## ASSIGNED TASK
Using the records below, quote only the span that opens with the line containing "camera: 45 degrees left, 5 degrees up" and closes with the line containing "(503, 537) = (398, 392): turquoise", exactly and inclusively.

## SOURCE RECORDS
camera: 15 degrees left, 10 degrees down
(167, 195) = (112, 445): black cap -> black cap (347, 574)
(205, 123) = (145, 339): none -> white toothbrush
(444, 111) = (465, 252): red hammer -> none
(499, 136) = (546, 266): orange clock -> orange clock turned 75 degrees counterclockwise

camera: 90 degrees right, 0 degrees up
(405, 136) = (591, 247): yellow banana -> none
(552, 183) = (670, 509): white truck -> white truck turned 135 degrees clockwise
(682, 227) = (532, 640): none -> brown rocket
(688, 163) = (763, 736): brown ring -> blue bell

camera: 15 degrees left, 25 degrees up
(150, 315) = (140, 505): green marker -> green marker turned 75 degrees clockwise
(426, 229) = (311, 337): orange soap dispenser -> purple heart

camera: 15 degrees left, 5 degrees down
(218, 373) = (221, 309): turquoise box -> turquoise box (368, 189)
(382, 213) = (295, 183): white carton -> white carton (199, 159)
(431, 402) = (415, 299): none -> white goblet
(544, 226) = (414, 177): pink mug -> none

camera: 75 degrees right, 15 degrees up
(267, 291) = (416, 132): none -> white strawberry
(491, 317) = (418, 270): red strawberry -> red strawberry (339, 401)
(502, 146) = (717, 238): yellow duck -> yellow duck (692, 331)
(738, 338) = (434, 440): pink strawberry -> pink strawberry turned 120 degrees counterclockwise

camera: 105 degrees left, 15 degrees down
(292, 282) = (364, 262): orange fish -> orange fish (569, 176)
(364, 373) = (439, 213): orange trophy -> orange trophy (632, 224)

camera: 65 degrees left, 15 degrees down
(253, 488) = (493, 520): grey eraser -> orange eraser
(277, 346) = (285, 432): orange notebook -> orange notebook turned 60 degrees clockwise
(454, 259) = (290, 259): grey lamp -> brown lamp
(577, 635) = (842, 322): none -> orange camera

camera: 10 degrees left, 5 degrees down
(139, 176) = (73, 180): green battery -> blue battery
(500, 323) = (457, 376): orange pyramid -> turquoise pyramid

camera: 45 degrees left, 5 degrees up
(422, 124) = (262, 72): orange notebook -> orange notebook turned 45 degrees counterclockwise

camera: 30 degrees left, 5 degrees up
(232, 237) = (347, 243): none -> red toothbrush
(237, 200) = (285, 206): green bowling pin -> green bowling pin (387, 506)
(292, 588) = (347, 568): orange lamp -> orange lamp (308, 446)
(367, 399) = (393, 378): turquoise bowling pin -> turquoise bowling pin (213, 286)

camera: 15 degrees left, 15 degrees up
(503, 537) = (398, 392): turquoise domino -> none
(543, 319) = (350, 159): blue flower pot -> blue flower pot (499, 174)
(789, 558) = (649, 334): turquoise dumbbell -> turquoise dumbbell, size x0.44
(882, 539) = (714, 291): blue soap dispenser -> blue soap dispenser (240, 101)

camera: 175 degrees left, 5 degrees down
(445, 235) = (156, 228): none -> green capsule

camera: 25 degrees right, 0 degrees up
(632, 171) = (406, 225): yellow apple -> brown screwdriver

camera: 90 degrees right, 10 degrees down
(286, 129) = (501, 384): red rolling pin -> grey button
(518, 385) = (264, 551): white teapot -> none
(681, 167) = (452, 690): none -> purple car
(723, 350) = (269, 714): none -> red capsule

## EXERCISE OUTPUT
camera: 45 degrees left, 5 degrees up
(422, 124) = (262, 72): orange notebook -> orange notebook turned 45 degrees counterclockwise

camera: 30 degrees left, 5 degrees up
(232, 237) = (347, 243): none -> red toothbrush
(237, 200) = (285, 206): green bowling pin -> green bowling pin (387, 506)
(292, 588) = (347, 568): orange lamp -> orange lamp (308, 446)
(367, 399) = (393, 378): turquoise bowling pin -> turquoise bowling pin (213, 286)

camera: 15 degrees left, 15 degrees up
(503, 537) = (398, 392): turquoise domino -> none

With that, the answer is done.